Information
· · ·

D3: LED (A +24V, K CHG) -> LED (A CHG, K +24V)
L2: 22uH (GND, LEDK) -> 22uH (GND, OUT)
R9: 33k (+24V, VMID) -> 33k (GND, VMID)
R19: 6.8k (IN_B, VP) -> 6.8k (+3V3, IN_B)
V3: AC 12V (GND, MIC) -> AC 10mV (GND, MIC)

· · ·

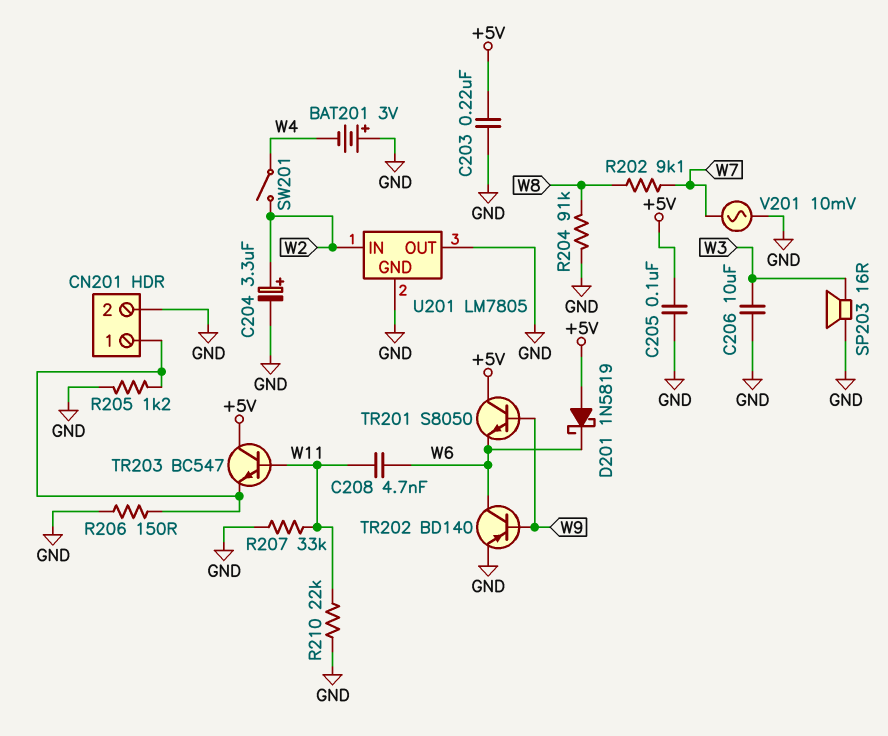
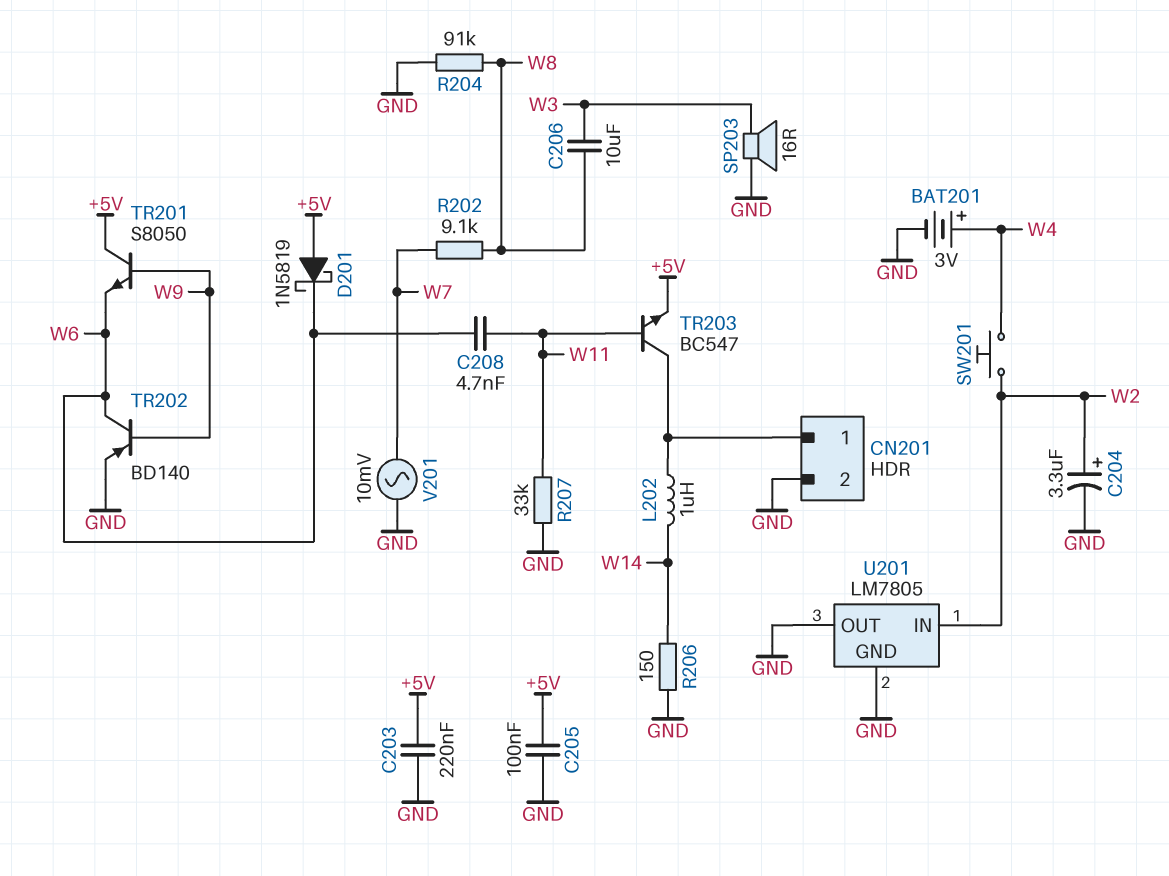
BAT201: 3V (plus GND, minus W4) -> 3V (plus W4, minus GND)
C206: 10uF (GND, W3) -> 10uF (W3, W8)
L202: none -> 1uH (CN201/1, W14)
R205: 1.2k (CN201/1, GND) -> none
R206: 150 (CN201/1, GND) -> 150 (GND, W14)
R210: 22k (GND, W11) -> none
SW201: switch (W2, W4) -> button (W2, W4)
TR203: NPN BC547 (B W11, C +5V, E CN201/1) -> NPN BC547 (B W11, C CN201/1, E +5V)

· · ·

Aim of the task
Search the entries for "none" and copy out each line that has it.

Result below
L202: none -> 1uH (CN201/1, W14)
R205: 1.2k (CN201/1, GND) -> none
R210: 22k (GND, W11) -> none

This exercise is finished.